[Entries taken from a collection]

++++

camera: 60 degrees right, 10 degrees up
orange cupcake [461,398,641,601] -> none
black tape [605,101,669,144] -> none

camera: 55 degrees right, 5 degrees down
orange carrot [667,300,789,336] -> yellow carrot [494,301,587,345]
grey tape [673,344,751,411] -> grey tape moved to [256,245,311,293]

++++

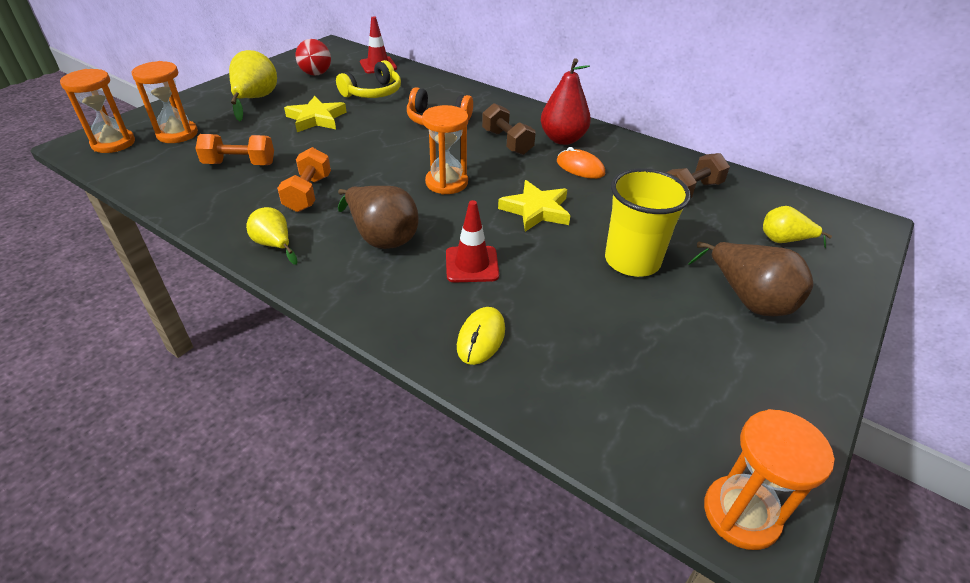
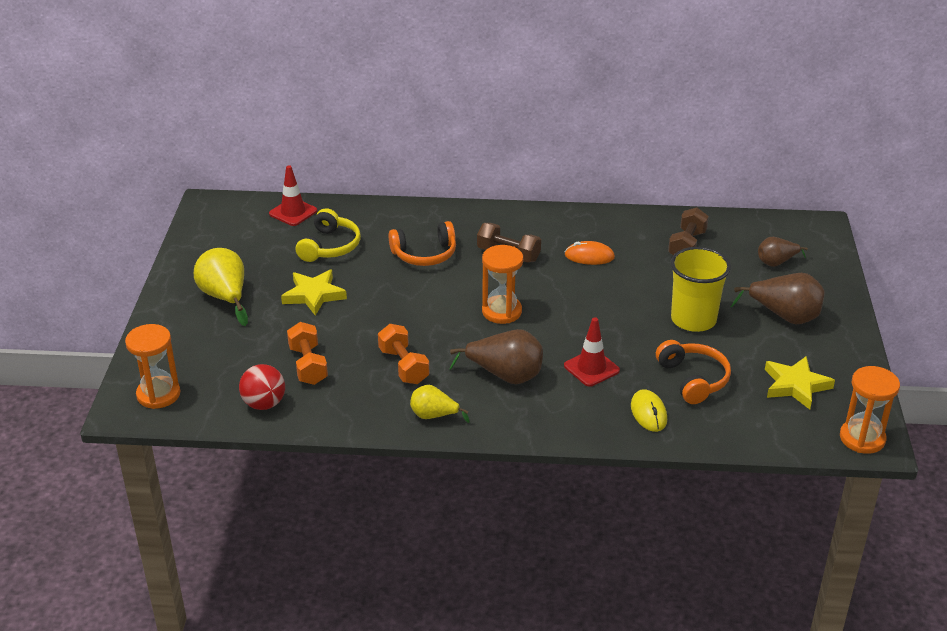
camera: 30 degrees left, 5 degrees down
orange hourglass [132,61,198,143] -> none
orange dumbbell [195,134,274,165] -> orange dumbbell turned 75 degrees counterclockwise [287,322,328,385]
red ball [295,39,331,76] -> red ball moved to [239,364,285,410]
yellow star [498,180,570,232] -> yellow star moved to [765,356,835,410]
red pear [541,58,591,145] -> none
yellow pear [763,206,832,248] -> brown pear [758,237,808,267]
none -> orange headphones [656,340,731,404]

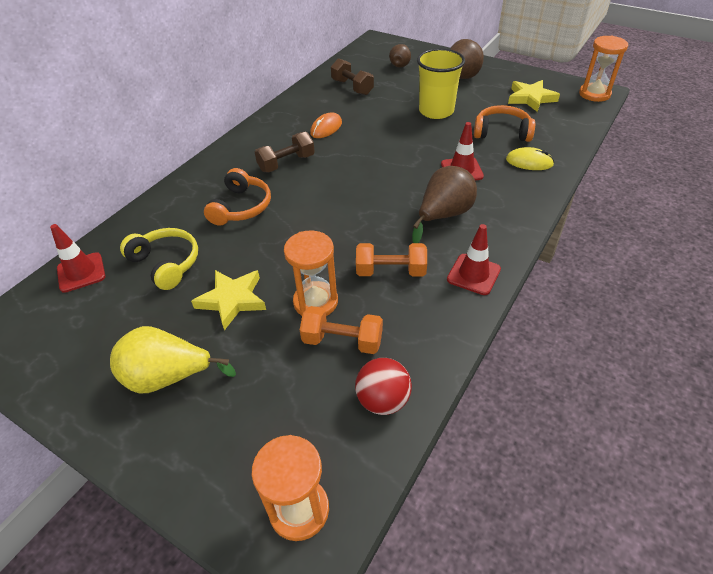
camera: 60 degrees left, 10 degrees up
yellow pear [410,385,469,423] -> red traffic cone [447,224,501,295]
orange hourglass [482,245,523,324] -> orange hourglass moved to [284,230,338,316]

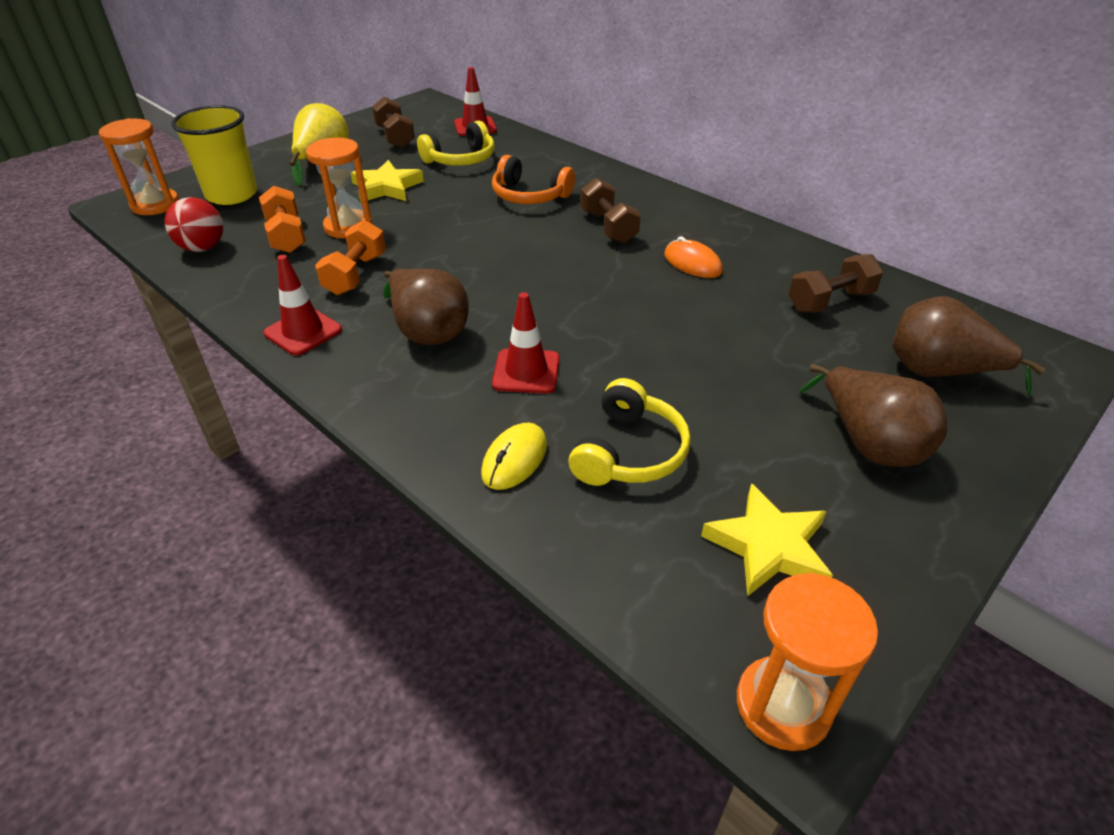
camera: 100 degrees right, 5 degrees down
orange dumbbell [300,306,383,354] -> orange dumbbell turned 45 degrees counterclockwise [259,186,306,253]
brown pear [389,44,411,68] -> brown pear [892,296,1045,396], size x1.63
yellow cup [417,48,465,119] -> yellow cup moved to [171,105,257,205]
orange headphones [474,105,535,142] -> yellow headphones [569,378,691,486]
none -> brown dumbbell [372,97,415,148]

++++

▸ **Required action**
For this exercise, please output exactly the lines above starting at the line with "camera: 60 degrees right, 10 degrees up" and ending at the line with "grey tape [673,344,751,411]", ends included.

▸ **Exercise response**
camera: 60 degrees right, 10 degrees up
orange cupcake [461,398,641,601] -> none
black tape [605,101,669,144] -> none

camera: 55 degrees right, 5 degrees down
orange carrot [667,300,789,336] -> yellow carrot [494,301,587,345]
grey tape [673,344,751,411] -> grey tape moved to [256,245,311,293]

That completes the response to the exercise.